[Start of Attachment]

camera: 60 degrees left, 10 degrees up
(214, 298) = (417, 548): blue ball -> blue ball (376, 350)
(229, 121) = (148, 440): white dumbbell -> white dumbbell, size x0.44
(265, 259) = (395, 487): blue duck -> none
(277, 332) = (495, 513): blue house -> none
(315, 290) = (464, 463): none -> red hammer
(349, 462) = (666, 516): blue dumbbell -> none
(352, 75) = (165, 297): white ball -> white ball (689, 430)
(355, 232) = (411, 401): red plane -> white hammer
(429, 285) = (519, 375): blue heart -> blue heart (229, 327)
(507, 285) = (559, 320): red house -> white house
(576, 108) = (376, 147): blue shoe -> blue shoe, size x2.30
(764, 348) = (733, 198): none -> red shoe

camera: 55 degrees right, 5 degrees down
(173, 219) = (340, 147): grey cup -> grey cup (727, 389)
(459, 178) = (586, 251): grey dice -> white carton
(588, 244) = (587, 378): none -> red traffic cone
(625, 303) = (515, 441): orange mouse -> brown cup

[End of Attachment]
[Start of Attachment]

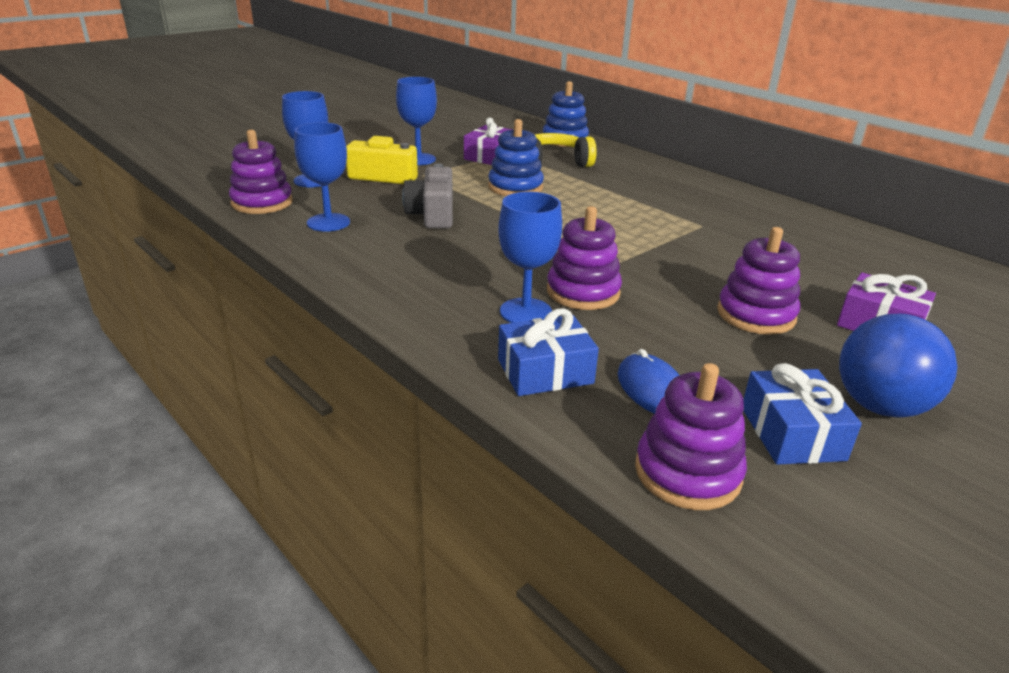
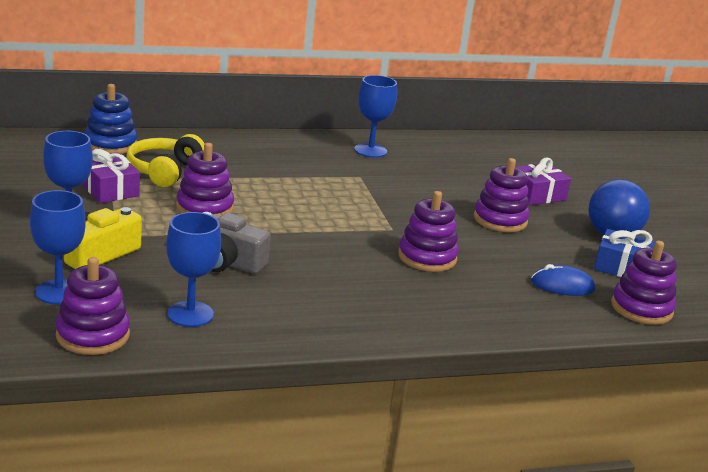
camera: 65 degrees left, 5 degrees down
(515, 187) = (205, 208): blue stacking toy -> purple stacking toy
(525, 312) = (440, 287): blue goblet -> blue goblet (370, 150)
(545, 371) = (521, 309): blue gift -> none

[End of Attachment]
[Start of Attachment]

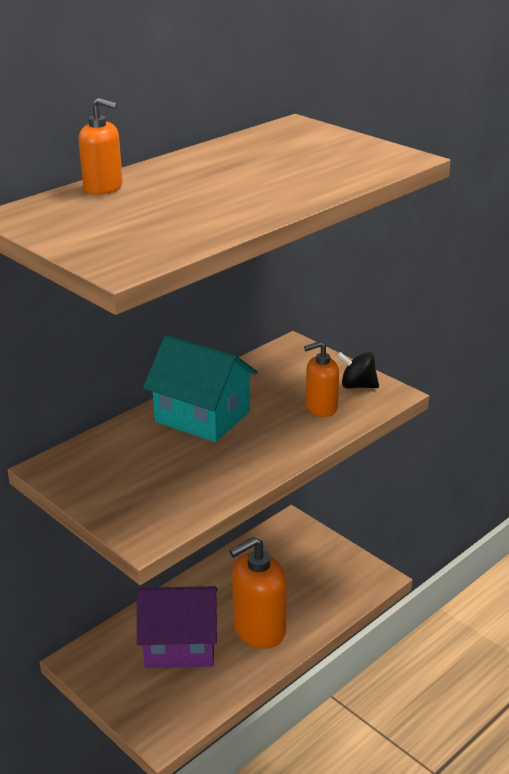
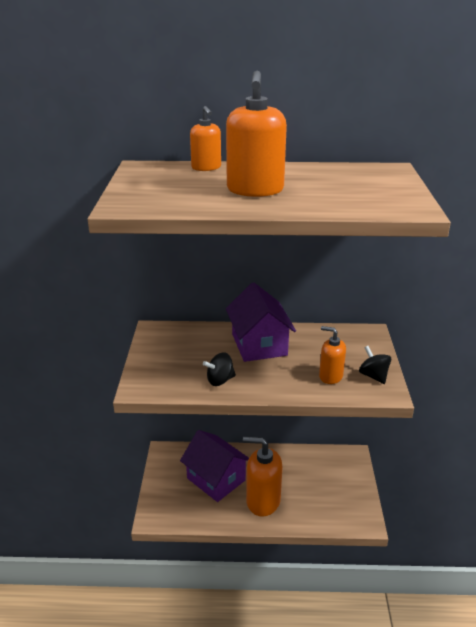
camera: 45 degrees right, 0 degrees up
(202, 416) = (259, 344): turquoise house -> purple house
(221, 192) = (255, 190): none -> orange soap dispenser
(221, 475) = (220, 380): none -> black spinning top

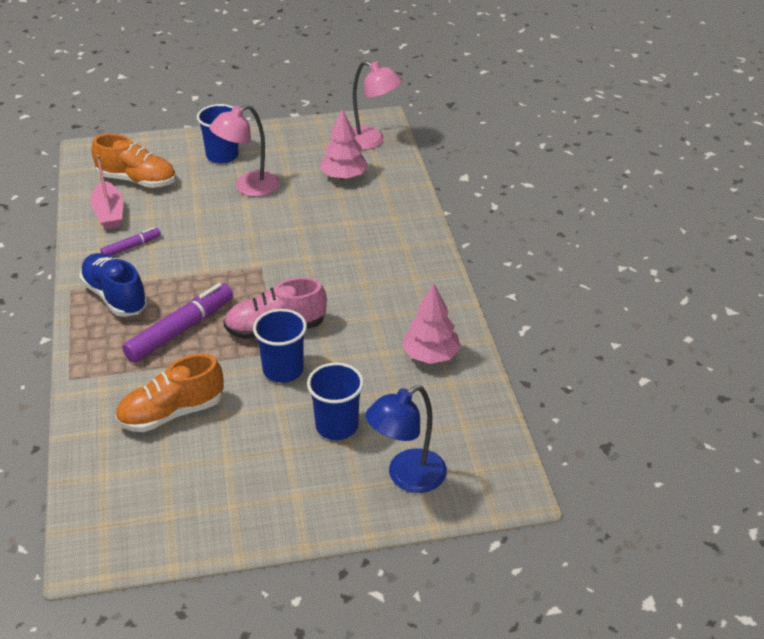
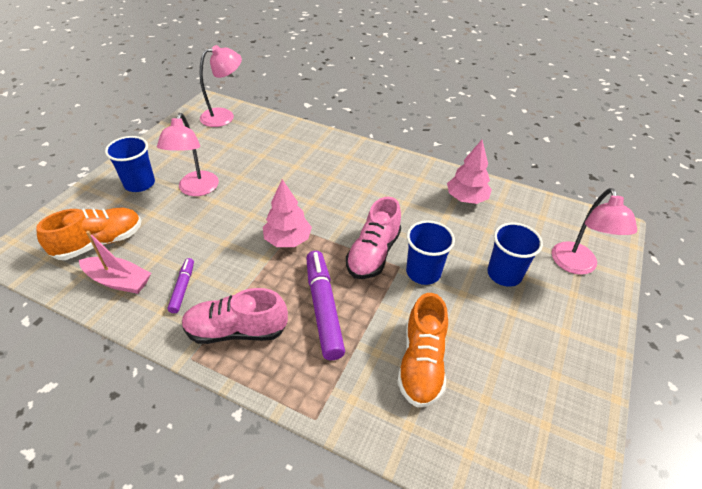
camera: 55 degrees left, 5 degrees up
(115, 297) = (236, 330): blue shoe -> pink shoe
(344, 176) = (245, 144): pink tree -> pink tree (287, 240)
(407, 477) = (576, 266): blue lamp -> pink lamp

[End of Attachment]

Would you please write out, exactly and with no other lines, the stretch of the listing above from the line containing "camera: 60 degrees left, 10 degrees up" through the line containing "(625, 303) = (515, 441): orange"?

camera: 60 degrees left, 10 degrees up
(214, 298) = (417, 548): blue ball -> blue ball (376, 350)
(229, 121) = (148, 440): white dumbbell -> white dumbbell, size x0.44
(265, 259) = (395, 487): blue duck -> none
(277, 332) = (495, 513): blue house -> none
(315, 290) = (464, 463): none -> red hammer
(349, 462) = (666, 516): blue dumbbell -> none
(352, 75) = (165, 297): white ball -> white ball (689, 430)
(355, 232) = (411, 401): red plane -> white hammer
(429, 285) = (519, 375): blue heart -> blue heart (229, 327)
(507, 285) = (559, 320): red house -> white house
(576, 108) = (376, 147): blue shoe -> blue shoe, size x2.30
(764, 348) = (733, 198): none -> red shoe

camera: 55 degrees right, 5 degrees down
(173, 219) = (340, 147): grey cup -> grey cup (727, 389)
(459, 178) = (586, 251): grey dice -> white carton
(588, 244) = (587, 378): none -> red traffic cone
(625, 303) = (515, 441): orange mouse -> brown cup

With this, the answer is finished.